= Beginning of Section =

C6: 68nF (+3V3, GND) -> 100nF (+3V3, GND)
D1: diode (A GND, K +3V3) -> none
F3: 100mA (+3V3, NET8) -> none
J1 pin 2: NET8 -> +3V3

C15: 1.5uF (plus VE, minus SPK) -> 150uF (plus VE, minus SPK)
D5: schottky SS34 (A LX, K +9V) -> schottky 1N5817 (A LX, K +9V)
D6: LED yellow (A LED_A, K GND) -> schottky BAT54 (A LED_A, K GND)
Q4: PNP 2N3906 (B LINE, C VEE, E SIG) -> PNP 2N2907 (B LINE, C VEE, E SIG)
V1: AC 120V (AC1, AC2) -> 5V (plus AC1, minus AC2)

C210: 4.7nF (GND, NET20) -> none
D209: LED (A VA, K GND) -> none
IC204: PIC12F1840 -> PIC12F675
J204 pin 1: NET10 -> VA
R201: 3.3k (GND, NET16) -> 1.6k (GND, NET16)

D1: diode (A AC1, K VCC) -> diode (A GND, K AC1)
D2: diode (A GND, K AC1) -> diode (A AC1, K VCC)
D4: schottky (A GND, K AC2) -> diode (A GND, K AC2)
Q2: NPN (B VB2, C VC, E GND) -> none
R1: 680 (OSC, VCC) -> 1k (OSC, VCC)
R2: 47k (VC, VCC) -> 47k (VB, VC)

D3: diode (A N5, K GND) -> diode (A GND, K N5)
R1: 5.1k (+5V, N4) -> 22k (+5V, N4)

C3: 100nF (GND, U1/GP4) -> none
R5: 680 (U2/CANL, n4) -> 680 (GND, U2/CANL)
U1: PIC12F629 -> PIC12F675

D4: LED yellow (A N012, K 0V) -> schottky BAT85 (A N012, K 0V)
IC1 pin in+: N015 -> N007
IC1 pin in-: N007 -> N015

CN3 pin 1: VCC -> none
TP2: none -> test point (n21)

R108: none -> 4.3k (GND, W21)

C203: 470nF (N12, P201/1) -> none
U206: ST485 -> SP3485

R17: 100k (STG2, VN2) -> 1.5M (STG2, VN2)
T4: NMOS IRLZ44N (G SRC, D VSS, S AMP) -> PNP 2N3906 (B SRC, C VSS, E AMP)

= End of Section =

Exactly as it stands, output the whole listing.

● **YOUR SOLUTION**
C6: 68nF (+3V3, GND) -> 100nF (+3V3, GND)
D1: diode (A GND, K +3V3) -> none
F3: 100mA (+3V3, NET8) -> none
J1 pin 2: NET8 -> +3V3

C15: 1.5uF (plus VE, minus SPK) -> 150uF (plus VE, minus SPK)
D5: schottky SS34 (A LX, K +9V) -> schottky 1N5817 (A LX, K +9V)
D6: LED yellow (A LED_A, K GND) -> schottky BAT54 (A LED_A, K GND)
Q4: PNP 2N3906 (B LINE, C VEE, E SIG) -> PNP 2N2907 (B LINE, C VEE, E SIG)
V1: AC 120V (AC1, AC2) -> 5V (plus AC1, minus AC2)

C210: 4.7nF (GND, NET20) -> none
D209: LED (A VA, K GND) -> none
IC204: PIC12F1840 -> PIC12F675
J204 pin 1: NET10 -> VA
R201: 3.3k (GND, NET16) -> 1.6k (GND, NET16)

D1: diode (A AC1, K VCC) -> diode (A GND, K AC1)
D2: diode (A GND, K AC1) -> diode (A AC1, K VCC)
D4: schottky (A GND, K AC2) -> diode (A GND, K AC2)
Q2: NPN (B VB2, C VC, E GND) -> none
R1: 680 (OSC, VCC) -> 1k (OSC, VCC)
R2: 47k (VC, VCC) -> 47k (VB, VC)

D3: diode (A N5, K GND) -> diode (A GND, K N5)
R1: 5.1k (+5V, N4) -> 22k (+5V, N4)

C3: 100nF (GND, U1/GP4) -> none
R5: 680 (U2/CANL, n4) -> 680 (GND, U2/CANL)
U1: PIC12F629 -> PIC12F675

D4: LED yellow (A N012, K 0V) -> schottky BAT85 (A N012, K 0V)
IC1 pin in+: N015 -> N007
IC1 pin in-: N007 -> N015

CN3 pin 1: VCC -> none
TP2: none -> test point (n21)

R108: none -> 4.3k (GND, W21)

C203: 470nF (N12, P201/1) -> none
U206: ST485 -> SP3485

R17: 100k (STG2, VN2) -> 1.5M (STG2, VN2)
T4: NMOS IRLZ44N (G SRC, D VSS, S AMP) -> PNP 2N3906 (B SRC, C VSS, E AMP)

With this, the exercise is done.